Scene edit records
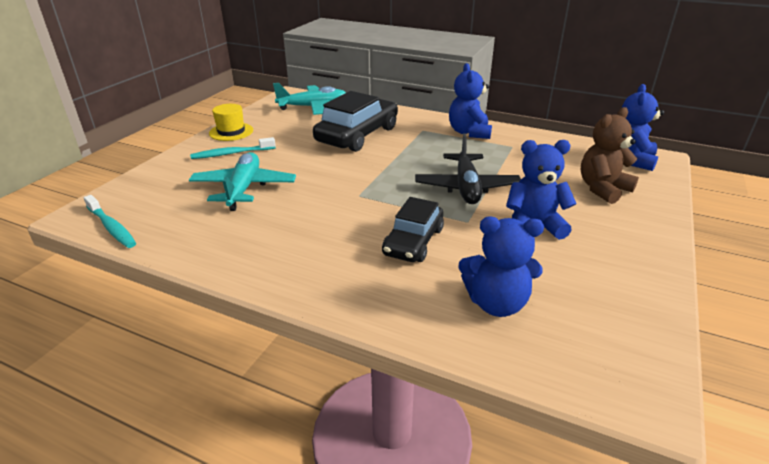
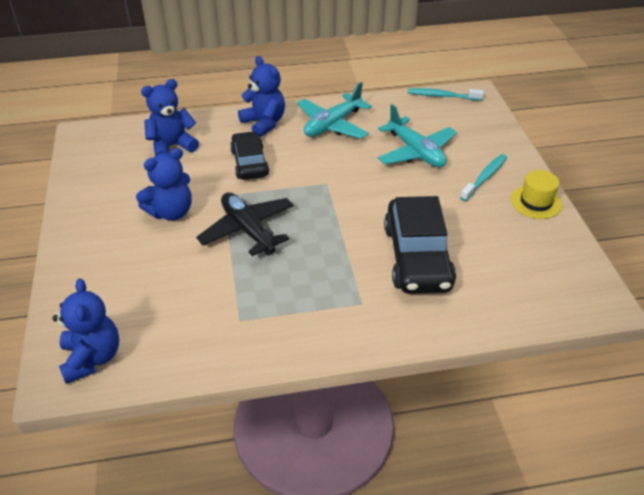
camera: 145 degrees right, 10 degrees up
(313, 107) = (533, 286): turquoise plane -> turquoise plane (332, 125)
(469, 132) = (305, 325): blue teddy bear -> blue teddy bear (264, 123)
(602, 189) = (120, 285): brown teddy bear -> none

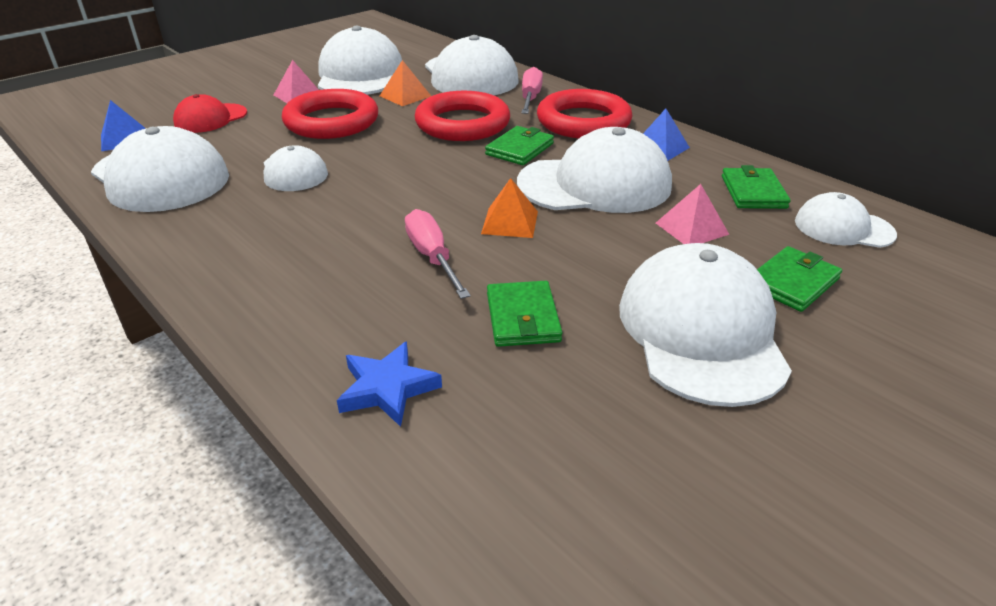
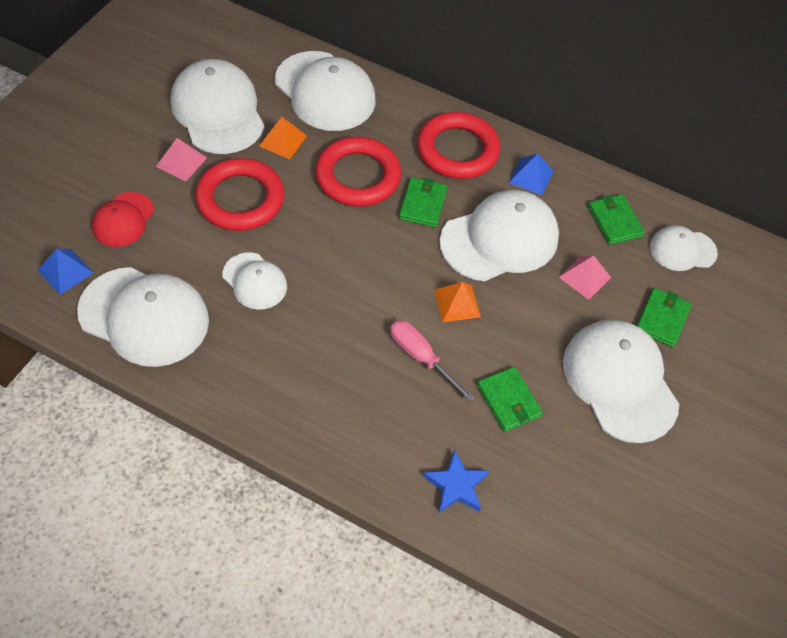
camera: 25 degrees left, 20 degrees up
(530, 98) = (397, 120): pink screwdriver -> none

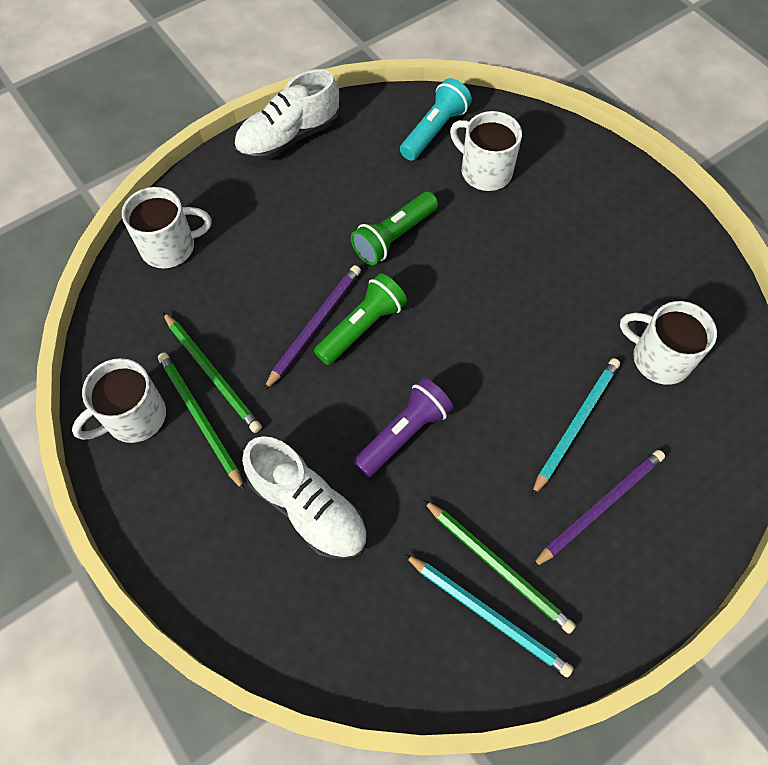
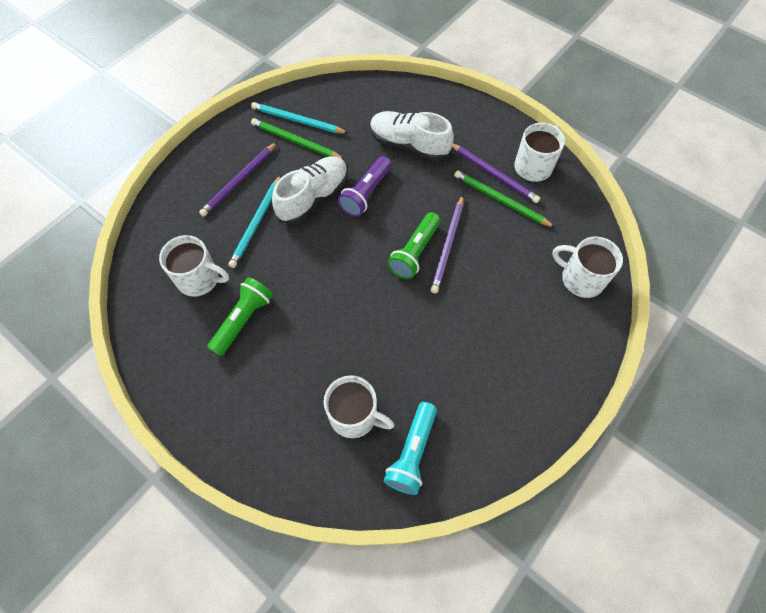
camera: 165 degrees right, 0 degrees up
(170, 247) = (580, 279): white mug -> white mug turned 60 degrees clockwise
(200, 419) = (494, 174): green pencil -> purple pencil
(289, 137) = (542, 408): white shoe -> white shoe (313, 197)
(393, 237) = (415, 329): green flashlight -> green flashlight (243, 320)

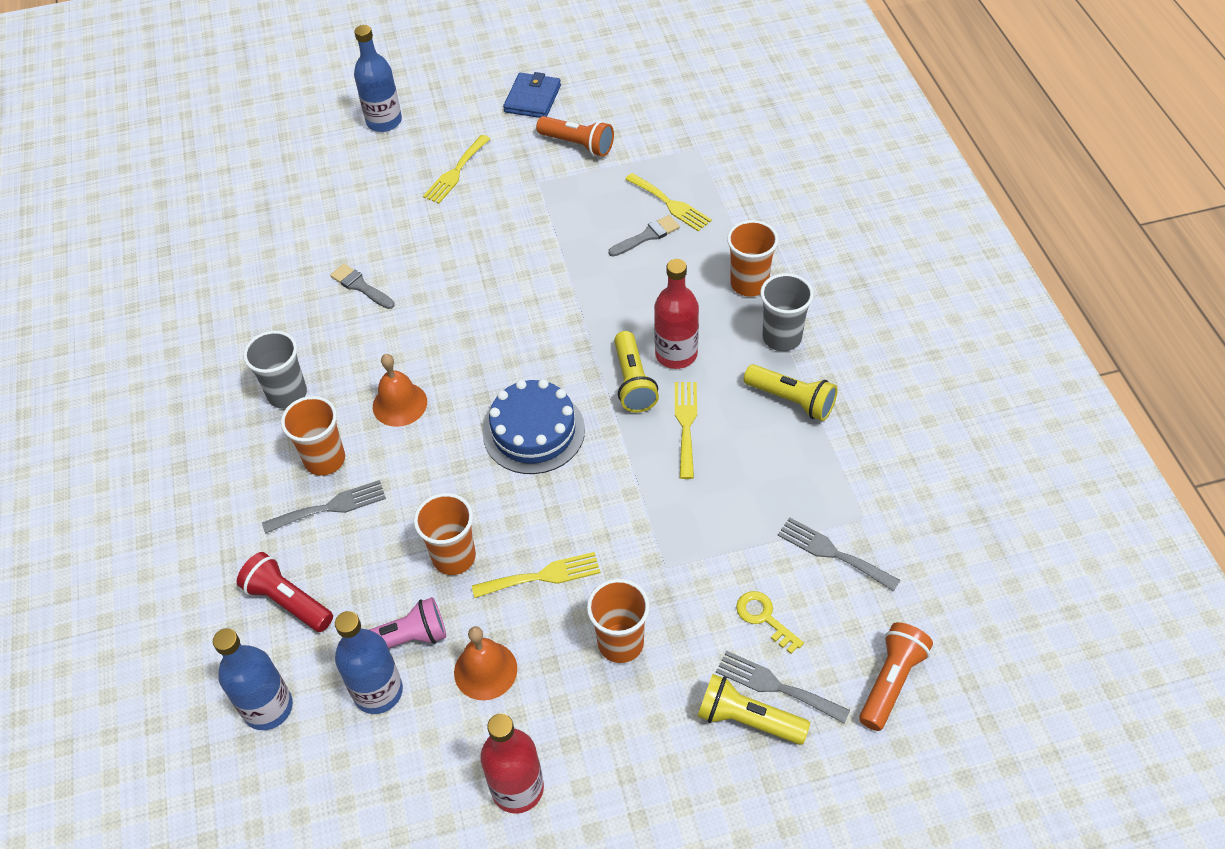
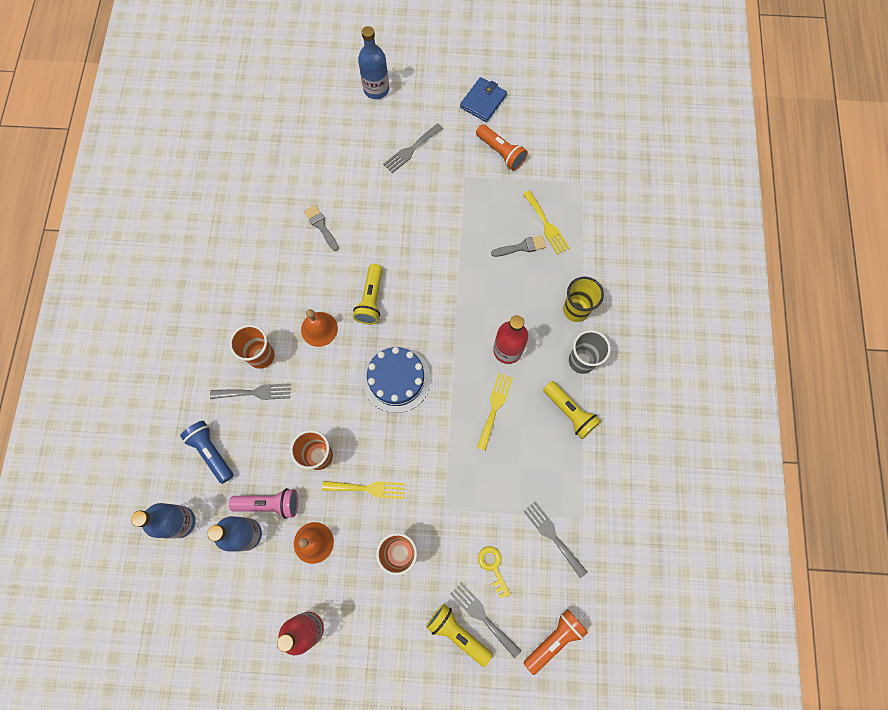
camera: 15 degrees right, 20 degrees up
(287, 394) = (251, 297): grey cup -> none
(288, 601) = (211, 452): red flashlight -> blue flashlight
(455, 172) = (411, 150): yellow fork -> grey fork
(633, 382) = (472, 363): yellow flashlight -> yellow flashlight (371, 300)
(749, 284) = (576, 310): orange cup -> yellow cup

» JOB ITEM
Would you mind repeating the records above exactly, without the pictures?

» ANSWER TO THIS PROBLEM
camera: 145 degrees right, 10 degrees up
(313, 107) = (533, 286): turquoise plane -> turquoise plane (332, 125)
(469, 132) = (305, 325): blue teddy bear -> blue teddy bear (264, 123)
(602, 189) = (120, 285): brown teddy bear -> none

camera: 25 degrees left, 20 degrees up
(530, 98) = (397, 120): pink screwdriver -> none

camera: 165 degrees right, 0 degrees up
(170, 247) = (580, 279): white mug -> white mug turned 60 degrees clockwise
(200, 419) = (494, 174): green pencil -> purple pencil
(289, 137) = (542, 408): white shoe -> white shoe (313, 197)
(393, 237) = (415, 329): green flashlight -> green flashlight (243, 320)

camera: 15 degrees right, 20 degrees up
(287, 394) = (251, 297): grey cup -> none
(288, 601) = (211, 452): red flashlight -> blue flashlight
(455, 172) = (411, 150): yellow fork -> grey fork
(633, 382) = (472, 363): yellow flashlight -> yellow flashlight (371, 300)
(749, 284) = (576, 310): orange cup -> yellow cup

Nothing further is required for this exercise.